§ Problem requirements
Locate the line containing "Segment: vessel or" in the data below. Reproduce it and every following line up to the end, exactly as given.

§ Data supplied
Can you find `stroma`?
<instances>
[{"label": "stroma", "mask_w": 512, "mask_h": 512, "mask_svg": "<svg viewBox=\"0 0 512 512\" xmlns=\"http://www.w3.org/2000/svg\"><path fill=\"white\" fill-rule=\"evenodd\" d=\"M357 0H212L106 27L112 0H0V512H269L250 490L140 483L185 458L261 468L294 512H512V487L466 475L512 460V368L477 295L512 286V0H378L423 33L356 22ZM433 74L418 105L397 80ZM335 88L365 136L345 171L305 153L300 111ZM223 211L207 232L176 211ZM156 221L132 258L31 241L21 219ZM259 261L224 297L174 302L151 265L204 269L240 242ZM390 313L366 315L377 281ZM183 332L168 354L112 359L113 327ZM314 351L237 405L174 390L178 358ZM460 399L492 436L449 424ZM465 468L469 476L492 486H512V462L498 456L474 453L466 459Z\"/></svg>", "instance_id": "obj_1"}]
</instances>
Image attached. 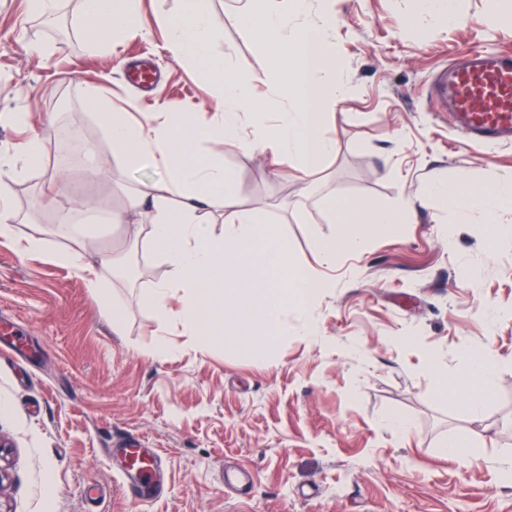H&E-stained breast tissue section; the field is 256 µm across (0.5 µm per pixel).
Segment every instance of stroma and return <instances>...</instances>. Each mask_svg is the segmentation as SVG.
<instances>
[{
	"label": "stroma",
	"instance_id": "stroma-1",
	"mask_svg": "<svg viewBox=\"0 0 512 512\" xmlns=\"http://www.w3.org/2000/svg\"><path fill=\"white\" fill-rule=\"evenodd\" d=\"M212 50L267 92L268 51L238 25L241 0H201ZM183 0H138V25L109 53L94 52L80 0H59L68 40L30 16L26 0H0V111L28 112L24 129L0 125V153L30 138L44 142L43 166L12 184L24 217L0 240V437L9 441L0 512H512V210L487 223L473 209L455 223L441 204L416 209L392 236H368L341 253L317 303L315 333L296 315L287 338L258 360L224 348L220 337L182 335L142 301L167 266L144 244H128L132 276L100 274L126 313L114 333L99 289L74 270L23 249L40 234L79 248L75 230L40 208L54 174L75 193L121 205L127 190L161 171L130 169L112 153L89 108L97 90L132 120L153 112H210L216 91L190 79L165 48L161 13ZM491 0H459L460 23L426 33L407 25L415 0H332L328 15L343 101L328 106L323 133L333 156L311 175L269 155L203 141L220 153L232 190L246 206L270 208L296 262L318 263L316 245L338 235L329 199L387 207L434 178L489 188L512 182V146L466 142L435 107V73L462 48L512 50V23L487 25ZM151 60L161 79L149 97L128 80L130 57ZM81 131L107 166L99 182L82 161L63 157L60 133ZM166 356H156L160 343ZM471 351L499 362L496 388L480 412L468 393L439 394L437 372L455 377ZM401 416L403 434L384 421ZM468 436L469 460L444 444ZM140 440L161 456L166 493L149 505L124 492L118 440ZM250 470L249 488H224V466Z\"/></svg>",
	"mask_w": 512,
	"mask_h": 512
}]
</instances>
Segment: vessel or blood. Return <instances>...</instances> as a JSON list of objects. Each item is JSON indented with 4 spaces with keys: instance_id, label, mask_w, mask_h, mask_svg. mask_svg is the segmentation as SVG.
I'll return each mask as SVG.
<instances>
[{
    "instance_id": "vessel-or-blood-1",
    "label": "vessel or blood",
    "mask_w": 512,
    "mask_h": 512,
    "mask_svg": "<svg viewBox=\"0 0 512 512\" xmlns=\"http://www.w3.org/2000/svg\"><path fill=\"white\" fill-rule=\"evenodd\" d=\"M439 103L466 140L475 145L512 144V53L472 48L444 71ZM123 477L134 496L161 492L162 459L145 448H117Z\"/></svg>"
}]
</instances>
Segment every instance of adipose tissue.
I'll return each instance as SVG.
<instances>
[{"label":"adipose tissue","mask_w":512,"mask_h":512,"mask_svg":"<svg viewBox=\"0 0 512 512\" xmlns=\"http://www.w3.org/2000/svg\"><path fill=\"white\" fill-rule=\"evenodd\" d=\"M312 10V0H253L239 16L245 30L274 56L272 84L285 94L279 112H269L266 97L252 93L249 82L233 76L221 58L208 55V17L195 6L181 14H159L157 22L188 76L216 86L220 99L213 114L158 112L141 123L113 111L100 94L89 99L126 167L164 173L146 189L127 194L110 215L127 239L146 241L169 267L167 278L145 293V302L160 320L177 317L184 334L223 337L225 349L257 359L266 356L260 338L287 336L289 312L299 313L305 332H313L314 304L327 286L322 266L335 264L339 253L359 251L369 233H394L407 223L413 205L441 201L460 219L479 208L492 222L504 204H512V184L479 190L443 180L423 186L413 201L390 207L334 201L329 211L342 225V235L318 243L319 268L298 265L267 215L225 191L223 159L202 156L199 147L206 138L235 142L293 163L305 174L335 152V140L322 132V108L340 102L346 86L330 51L328 20L312 18ZM81 13L96 51L111 50L135 26L134 0H81ZM217 221L224 226L219 236L213 229ZM24 249L77 269L96 288L102 285L99 266L119 270L125 265L123 249L94 263L85 250H58L40 235L29 236ZM177 291L182 306L175 313L168 300ZM461 366L459 381L477 384L471 406L480 409L495 387L498 365L466 353Z\"/></svg>","instance_id":"ef3b65f1"}]
</instances>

§ Output of the task
Segment: vessel or blood. Return <instances>...</instances> as a JSON list of objects. Each item is JSON indented with 4 spaces with keys: instance_id, label, mask_w, mask_h, mask_svg. mask_svg is the segmentation as SVG.
I'll return each mask as SVG.
<instances>
[{
    "instance_id": "vessel-or-blood-1",
    "label": "vessel or blood",
    "mask_w": 512,
    "mask_h": 512,
    "mask_svg": "<svg viewBox=\"0 0 512 512\" xmlns=\"http://www.w3.org/2000/svg\"><path fill=\"white\" fill-rule=\"evenodd\" d=\"M439 103L466 140L475 145L512 144V53L472 48L444 71ZM123 477L134 496L161 492L162 459L145 448H117Z\"/></svg>"
}]
</instances>
Segment every instance of adipose tissue.
I'll return each instance as SVG.
<instances>
[{"label":"adipose tissue","mask_w":512,"mask_h":512,"mask_svg":"<svg viewBox=\"0 0 512 512\" xmlns=\"http://www.w3.org/2000/svg\"><path fill=\"white\" fill-rule=\"evenodd\" d=\"M312 10V0H253L239 16L245 30L274 56L272 84L285 94L279 112H269L266 97L252 93L249 82L233 76L221 58L208 55V17L195 6L181 14H159L157 22L188 76L216 86L220 99L213 114L158 112L141 123L113 111L100 94L89 99L126 167L164 173L146 189L127 194L110 215L127 239L146 241L169 267L167 278L145 293V302L160 320L177 317L184 334L223 337L225 349L257 359L266 356L260 338L287 336L289 312L299 313L305 332H313L314 304L327 286L322 266L335 264L339 253L359 251L369 233H394L407 223L413 205L441 201L460 219L479 208L492 222L504 204H512V184L479 190L443 180L423 186L413 201L390 207L334 201L329 211L342 225V235L318 243L319 268L298 265L267 215L225 191L223 159L202 156L199 147L206 138L235 142L293 163L305 174L335 152V140L322 132V108L340 102L346 86L330 51L328 20L312 18ZM81 13L96 51L111 50L135 26L134 0H81ZM217 221L224 226L219 236L213 229ZM24 249L77 269L96 288L102 285L99 266L119 270L125 265L123 249L94 263L85 250H58L40 235L29 236ZM177 291L182 306L175 313L168 300ZM461 366L459 381L477 384L471 406L480 409L495 387L498 365L466 353Z\"/></svg>","instance_id":"ef3b65f1"}]
</instances>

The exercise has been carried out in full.